= TASK GOAL =
Return the records verbatim.
[[ MATERIAL PROVIDED open ]]
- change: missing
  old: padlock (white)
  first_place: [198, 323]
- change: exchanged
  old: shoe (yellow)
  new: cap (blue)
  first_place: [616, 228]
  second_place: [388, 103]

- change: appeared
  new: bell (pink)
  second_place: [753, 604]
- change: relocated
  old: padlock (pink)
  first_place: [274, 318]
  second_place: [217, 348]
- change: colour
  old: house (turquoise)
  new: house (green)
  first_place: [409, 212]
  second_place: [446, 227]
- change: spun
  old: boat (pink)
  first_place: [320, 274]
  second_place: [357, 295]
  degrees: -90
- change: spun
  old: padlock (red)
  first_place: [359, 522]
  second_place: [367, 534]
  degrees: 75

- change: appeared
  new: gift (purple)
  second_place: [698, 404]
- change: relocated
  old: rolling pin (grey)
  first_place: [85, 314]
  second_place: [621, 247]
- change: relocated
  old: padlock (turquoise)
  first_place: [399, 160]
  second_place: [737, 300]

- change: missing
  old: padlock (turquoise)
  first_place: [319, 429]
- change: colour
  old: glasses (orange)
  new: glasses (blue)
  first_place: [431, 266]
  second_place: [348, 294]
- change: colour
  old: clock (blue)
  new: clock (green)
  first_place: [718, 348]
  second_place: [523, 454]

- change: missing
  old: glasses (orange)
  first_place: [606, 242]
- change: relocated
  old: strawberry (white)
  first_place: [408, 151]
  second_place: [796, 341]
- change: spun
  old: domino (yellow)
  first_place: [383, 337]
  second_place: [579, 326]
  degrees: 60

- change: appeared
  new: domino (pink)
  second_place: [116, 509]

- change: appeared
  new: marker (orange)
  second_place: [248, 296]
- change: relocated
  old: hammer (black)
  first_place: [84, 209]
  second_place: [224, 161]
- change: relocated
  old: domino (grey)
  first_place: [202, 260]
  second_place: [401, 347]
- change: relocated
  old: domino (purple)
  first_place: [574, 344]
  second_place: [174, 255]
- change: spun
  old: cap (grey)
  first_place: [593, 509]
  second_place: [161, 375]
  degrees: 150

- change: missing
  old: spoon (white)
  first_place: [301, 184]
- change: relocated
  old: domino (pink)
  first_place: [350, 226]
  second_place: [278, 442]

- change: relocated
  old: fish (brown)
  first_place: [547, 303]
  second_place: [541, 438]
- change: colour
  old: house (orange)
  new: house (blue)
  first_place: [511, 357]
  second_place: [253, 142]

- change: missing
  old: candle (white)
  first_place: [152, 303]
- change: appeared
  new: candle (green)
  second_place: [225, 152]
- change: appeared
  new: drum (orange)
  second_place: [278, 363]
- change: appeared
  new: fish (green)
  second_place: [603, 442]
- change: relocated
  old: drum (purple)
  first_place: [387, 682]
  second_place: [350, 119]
[[ MATERIAL PROVIDED closed ]]
= SOLUTION FOR THIS TASK =
- change: missing
  old: padlock (white)
  first_place: [198, 323]
- change: exchanged
  old: shoe (yellow)
  new: cap (blue)
  first_place: [616, 228]
  second_place: [388, 103]

- change: appeared
  new: bell (pink)
  second_place: [753, 604]
- change: relocated
  old: padlock (pink)
  first_place: [274, 318]
  second_place: [217, 348]
- change: colour
  old: house (turquoise)
  new: house (green)
  first_place: [409, 212]
  second_place: [446, 227]
- change: spun
  old: boat (pink)
  first_place: [320, 274]
  second_place: [357, 295]
  degrees: -90
- change: spun
  old: padlock (red)
  first_place: [359, 522]
  second_place: [367, 534]
  degrees: 75

- change: appeared
  new: gift (purple)
  second_place: [698, 404]
- change: relocated
  old: rolling pin (grey)
  first_place: [85, 314]
  second_place: [621, 247]
- change: relocated
  old: padlock (turquoise)
  first_place: [399, 160]
  second_place: [737, 300]

- change: missing
  old: padlock (turquoise)
  first_place: [319, 429]
- change: colour
  old: glasses (orange)
  new: glasses (blue)
  first_place: [431, 266]
  second_place: [348, 294]
- change: colour
  old: clock (blue)
  new: clock (green)
  first_place: [718, 348]
  second_place: [523, 454]

- change: missing
  old: glasses (orange)
  first_place: [606, 242]
- change: relocated
  old: strawberry (white)
  first_place: [408, 151]
  second_place: [796, 341]
- change: spun
  old: domino (yellow)
  first_place: [383, 337]
  second_place: [579, 326]
  degrees: 60

- change: appeared
  new: domino (pink)
  second_place: [116, 509]

- change: appeared
  new: marker (orange)
  second_place: [248, 296]
- change: relocated
  old: hammer (black)
  first_place: [84, 209]
  second_place: [224, 161]
- change: relocated
  old: domino (grey)
  first_place: [202, 260]
  second_place: [401, 347]
- change: relocated
  old: domino (purple)
  first_place: [574, 344]
  second_place: [174, 255]
- change: spun
  old: cap (grey)
  first_place: [593, 509]
  second_place: [161, 375]
  degrees: 150

- change: missing
  old: spoon (white)
  first_place: [301, 184]
- change: relocated
  old: domino (pink)
  first_place: [350, 226]
  second_place: [278, 442]

- change: relocated
  old: fish (brown)
  first_place: [547, 303]
  second_place: [541, 438]
- change: colour
  old: house (orange)
  new: house (blue)
  first_place: [511, 357]
  second_place: [253, 142]

- change: missing
  old: candle (white)
  first_place: [152, 303]
- change: appeared
  new: candle (green)
  second_place: [225, 152]
- change: appeared
  new: drum (orange)
  second_place: [278, 363]
- change: appeared
  new: fish (green)
  second_place: [603, 442]
- change: relocated
  old: drum (purple)
  first_place: [387, 682]
  second_place: [350, 119]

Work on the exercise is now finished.